## REQUIRED WORK
Please repeat the lines below exactly. Begin with the line containing "grey trophy [346,161,398,247]" and go on through the line containing "red robot [790,263,825,336]".

• • • • •

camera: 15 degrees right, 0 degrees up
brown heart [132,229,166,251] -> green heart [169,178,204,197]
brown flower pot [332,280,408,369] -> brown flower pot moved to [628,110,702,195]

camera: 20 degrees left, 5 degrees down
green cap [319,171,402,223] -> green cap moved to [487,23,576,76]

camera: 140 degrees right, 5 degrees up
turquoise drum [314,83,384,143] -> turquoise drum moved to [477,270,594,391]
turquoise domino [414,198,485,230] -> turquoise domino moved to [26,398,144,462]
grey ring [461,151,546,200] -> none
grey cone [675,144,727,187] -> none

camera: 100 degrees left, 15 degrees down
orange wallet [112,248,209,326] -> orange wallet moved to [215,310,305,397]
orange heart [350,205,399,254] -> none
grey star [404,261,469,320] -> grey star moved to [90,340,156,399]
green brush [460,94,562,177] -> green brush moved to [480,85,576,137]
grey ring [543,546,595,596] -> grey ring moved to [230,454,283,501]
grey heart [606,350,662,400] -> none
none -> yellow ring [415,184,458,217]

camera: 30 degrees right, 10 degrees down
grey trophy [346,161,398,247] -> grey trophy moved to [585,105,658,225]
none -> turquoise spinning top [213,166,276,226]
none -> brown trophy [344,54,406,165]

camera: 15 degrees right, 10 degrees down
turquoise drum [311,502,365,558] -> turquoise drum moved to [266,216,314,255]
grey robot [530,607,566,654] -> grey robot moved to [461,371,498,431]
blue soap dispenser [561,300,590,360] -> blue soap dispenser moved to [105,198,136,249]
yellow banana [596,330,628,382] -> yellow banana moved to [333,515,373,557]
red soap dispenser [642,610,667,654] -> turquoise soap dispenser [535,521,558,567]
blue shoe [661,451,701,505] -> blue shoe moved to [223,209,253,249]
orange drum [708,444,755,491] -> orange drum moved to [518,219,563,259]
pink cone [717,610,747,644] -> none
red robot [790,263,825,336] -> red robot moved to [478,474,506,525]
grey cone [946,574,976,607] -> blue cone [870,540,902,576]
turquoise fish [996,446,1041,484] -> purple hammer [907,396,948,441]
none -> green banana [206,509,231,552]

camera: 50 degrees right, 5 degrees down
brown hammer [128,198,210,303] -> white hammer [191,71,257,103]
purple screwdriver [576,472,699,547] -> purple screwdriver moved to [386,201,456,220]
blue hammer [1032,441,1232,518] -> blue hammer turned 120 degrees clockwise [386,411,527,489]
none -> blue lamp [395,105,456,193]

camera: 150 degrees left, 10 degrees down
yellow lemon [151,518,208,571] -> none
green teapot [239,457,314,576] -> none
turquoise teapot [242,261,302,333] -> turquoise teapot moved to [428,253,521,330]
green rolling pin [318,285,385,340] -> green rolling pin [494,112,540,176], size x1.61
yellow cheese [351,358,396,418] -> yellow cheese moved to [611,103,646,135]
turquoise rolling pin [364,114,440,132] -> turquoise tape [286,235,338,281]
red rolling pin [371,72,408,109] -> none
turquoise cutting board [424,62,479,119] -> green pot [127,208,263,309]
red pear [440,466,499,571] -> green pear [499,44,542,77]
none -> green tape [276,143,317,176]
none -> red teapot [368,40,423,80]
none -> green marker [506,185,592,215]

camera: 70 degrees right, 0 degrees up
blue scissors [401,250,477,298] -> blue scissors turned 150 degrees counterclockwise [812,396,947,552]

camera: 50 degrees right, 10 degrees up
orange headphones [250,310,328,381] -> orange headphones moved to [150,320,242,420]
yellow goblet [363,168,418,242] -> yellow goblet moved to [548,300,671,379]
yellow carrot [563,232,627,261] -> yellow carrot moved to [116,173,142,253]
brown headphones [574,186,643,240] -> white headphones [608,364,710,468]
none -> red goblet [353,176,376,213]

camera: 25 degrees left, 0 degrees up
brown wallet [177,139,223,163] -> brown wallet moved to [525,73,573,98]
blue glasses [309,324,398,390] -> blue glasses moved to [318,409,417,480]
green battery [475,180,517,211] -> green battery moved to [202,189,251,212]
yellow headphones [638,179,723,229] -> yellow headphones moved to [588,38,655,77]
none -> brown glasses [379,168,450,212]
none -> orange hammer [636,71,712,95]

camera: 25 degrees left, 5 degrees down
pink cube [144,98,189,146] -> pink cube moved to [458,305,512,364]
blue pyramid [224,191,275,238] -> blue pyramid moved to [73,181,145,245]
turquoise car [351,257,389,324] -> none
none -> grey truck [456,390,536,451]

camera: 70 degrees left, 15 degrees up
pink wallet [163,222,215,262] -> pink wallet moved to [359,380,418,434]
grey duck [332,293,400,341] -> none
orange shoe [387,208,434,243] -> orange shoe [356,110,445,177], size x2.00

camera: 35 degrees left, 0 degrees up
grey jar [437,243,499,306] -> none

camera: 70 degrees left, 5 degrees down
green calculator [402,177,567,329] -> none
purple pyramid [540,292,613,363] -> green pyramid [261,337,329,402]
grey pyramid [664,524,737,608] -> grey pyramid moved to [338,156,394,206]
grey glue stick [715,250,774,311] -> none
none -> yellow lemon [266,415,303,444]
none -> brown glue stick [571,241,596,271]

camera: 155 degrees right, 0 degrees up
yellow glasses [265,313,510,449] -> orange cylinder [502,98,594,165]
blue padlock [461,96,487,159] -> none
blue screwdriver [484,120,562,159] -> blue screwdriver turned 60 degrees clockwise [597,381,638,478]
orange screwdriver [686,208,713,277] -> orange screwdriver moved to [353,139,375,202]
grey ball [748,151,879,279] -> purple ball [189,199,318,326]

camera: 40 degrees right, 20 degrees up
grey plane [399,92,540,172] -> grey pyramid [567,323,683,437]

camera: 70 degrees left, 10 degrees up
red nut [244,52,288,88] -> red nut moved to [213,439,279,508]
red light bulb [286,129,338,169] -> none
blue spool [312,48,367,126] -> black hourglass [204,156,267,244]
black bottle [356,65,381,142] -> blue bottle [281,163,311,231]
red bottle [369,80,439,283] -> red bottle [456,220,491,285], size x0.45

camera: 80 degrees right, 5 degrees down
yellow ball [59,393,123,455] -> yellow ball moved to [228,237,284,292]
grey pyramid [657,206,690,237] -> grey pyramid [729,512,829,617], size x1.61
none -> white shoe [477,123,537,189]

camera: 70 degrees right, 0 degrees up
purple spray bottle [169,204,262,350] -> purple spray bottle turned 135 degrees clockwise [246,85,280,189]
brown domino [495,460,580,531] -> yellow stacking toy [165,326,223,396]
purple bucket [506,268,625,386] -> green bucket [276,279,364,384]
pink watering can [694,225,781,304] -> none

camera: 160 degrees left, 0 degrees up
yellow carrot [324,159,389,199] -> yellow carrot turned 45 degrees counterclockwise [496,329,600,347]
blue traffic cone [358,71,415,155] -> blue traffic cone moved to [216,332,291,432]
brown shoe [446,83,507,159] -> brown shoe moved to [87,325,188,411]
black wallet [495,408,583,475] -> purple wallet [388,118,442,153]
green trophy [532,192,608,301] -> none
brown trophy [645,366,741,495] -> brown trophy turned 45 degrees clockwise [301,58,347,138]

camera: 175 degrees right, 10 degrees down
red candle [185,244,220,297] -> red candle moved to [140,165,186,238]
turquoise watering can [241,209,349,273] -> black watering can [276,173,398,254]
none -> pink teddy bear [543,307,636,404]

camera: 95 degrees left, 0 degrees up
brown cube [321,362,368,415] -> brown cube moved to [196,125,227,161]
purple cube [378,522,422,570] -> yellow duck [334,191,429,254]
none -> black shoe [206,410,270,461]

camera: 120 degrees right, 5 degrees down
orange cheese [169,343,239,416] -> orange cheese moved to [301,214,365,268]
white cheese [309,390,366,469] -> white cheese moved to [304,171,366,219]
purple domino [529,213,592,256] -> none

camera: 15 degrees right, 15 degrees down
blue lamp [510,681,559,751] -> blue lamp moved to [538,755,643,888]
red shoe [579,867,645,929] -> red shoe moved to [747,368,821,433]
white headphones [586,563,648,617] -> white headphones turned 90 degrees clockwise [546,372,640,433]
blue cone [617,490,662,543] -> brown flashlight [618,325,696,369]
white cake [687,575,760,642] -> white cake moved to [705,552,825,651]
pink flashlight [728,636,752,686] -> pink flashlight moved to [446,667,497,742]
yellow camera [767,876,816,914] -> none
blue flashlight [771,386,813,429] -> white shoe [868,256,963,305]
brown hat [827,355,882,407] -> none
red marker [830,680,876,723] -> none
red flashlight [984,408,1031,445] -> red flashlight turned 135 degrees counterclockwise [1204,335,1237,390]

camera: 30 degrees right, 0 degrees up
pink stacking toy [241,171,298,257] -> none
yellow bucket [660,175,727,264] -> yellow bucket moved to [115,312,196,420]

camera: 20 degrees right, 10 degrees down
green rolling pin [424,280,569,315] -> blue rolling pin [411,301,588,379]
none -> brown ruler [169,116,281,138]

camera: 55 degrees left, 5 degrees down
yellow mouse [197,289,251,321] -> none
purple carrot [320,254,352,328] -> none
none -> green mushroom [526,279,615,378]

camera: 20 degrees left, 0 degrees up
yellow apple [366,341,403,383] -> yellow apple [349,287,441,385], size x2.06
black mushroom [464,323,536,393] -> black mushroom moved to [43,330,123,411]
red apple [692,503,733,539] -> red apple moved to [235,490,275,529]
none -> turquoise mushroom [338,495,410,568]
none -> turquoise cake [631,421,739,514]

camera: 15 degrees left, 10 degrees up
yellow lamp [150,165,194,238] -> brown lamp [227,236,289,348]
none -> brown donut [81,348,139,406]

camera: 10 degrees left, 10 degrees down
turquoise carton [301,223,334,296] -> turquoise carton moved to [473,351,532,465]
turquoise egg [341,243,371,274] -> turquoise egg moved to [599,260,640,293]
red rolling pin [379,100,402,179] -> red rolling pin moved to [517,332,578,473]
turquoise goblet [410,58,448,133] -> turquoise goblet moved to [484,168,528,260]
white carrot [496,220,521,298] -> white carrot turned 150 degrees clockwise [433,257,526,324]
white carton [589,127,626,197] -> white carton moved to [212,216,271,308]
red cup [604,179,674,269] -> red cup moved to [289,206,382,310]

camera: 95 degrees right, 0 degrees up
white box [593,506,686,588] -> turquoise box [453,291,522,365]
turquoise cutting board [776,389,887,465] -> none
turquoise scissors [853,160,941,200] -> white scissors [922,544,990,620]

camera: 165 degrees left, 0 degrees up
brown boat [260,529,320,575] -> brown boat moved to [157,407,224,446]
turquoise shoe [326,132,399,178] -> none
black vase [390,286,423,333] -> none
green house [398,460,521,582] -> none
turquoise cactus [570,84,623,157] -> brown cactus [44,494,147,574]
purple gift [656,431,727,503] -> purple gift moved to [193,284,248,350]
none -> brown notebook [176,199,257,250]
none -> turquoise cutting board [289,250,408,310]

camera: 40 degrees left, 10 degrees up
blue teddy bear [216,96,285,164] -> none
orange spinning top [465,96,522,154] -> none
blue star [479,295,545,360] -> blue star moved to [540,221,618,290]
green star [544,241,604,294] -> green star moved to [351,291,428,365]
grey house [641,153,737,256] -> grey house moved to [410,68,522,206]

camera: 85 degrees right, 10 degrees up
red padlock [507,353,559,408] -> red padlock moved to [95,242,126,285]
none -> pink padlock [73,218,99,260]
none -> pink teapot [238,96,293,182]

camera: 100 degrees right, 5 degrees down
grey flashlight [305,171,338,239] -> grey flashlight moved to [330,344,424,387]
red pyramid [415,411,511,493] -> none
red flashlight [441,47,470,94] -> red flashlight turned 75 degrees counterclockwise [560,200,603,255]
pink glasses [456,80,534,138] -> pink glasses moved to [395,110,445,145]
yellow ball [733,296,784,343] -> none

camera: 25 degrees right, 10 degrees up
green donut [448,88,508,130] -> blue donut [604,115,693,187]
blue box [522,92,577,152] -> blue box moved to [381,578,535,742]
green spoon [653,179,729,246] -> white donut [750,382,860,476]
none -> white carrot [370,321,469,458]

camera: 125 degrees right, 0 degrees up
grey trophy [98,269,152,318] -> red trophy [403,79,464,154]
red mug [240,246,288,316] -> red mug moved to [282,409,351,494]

• • • • •

## WRITTEN ANSWER
grey trophy [346,161,398,247] -> grey trophy moved to [585,105,658,225]
none -> turquoise spinning top [213,166,276,226]
none -> brown trophy [344,54,406,165]

camera: 15 degrees right, 10 degrees down
turquoise drum [311,502,365,558] -> turquoise drum moved to [266,216,314,255]
grey robot [530,607,566,654] -> grey robot moved to [461,371,498,431]
blue soap dispenser [561,300,590,360] -> blue soap dispenser moved to [105,198,136,249]
yellow banana [596,330,628,382] -> yellow banana moved to [333,515,373,557]
red soap dispenser [642,610,667,654] -> turquoise soap dispenser [535,521,558,567]
blue shoe [661,451,701,505] -> blue shoe moved to [223,209,253,249]
orange drum [708,444,755,491] -> orange drum moved to [518,219,563,259]
pink cone [717,610,747,644] -> none
red robot [790,263,825,336] -> red robot moved to [478,474,506,525]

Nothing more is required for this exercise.